Please output every line of the material as it stands, without the pictures.

<<<<

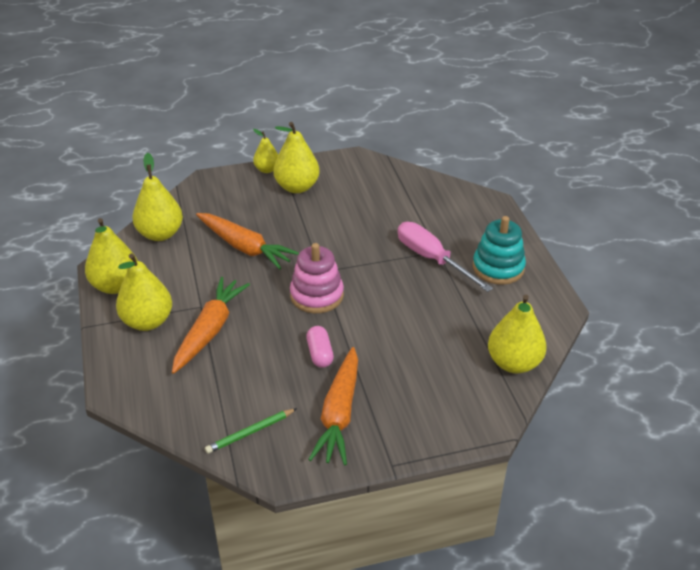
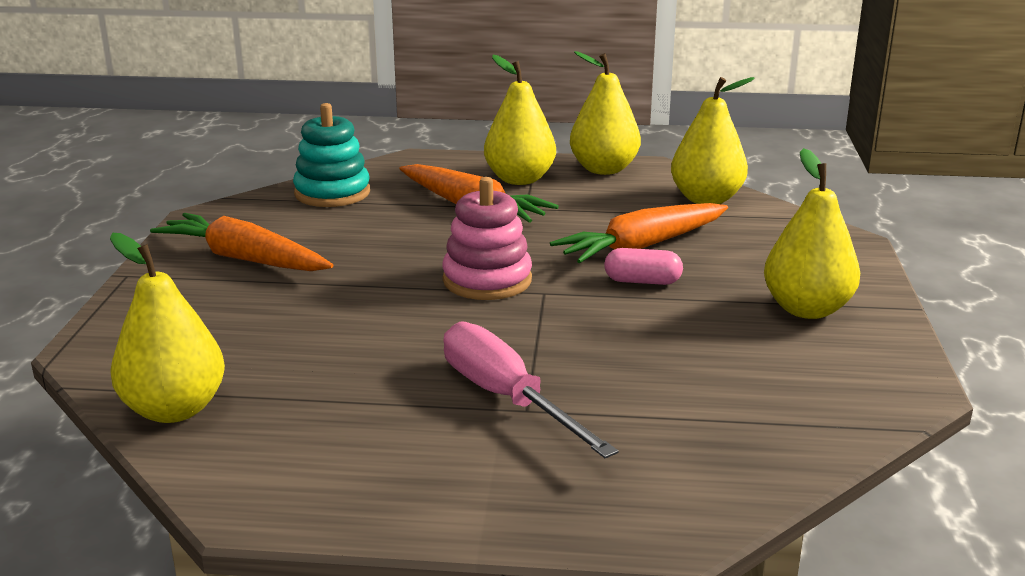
camera: 110 degrees right, 15 degrees down
green pencil [205,408,297,454] -> none
yellow pear [253,129,278,173] -> none
pink capsule [306,326,334,368] -> pink capsule moved to [604,248,683,285]
pink screwdriver [398,222,493,292] -> pink screwdriver turned 105 degrees counterclockwise [443,321,619,458]
turquoise stacking toy [473,216,526,285] -> turquoise stacking toy moved to [293,103,370,207]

>>>>

== The answer ==
camera: 110 degrees right, 15 degrees down
green pencil [205,408,297,454] -> none
yellow pear [253,129,278,173] -> none
pink capsule [306,326,334,368] -> pink capsule moved to [604,248,683,285]
pink screwdriver [398,222,493,292] -> pink screwdriver turned 105 degrees counterclockwise [443,321,619,458]
turquoise stacking toy [473,216,526,285] -> turquoise stacking toy moved to [293,103,370,207]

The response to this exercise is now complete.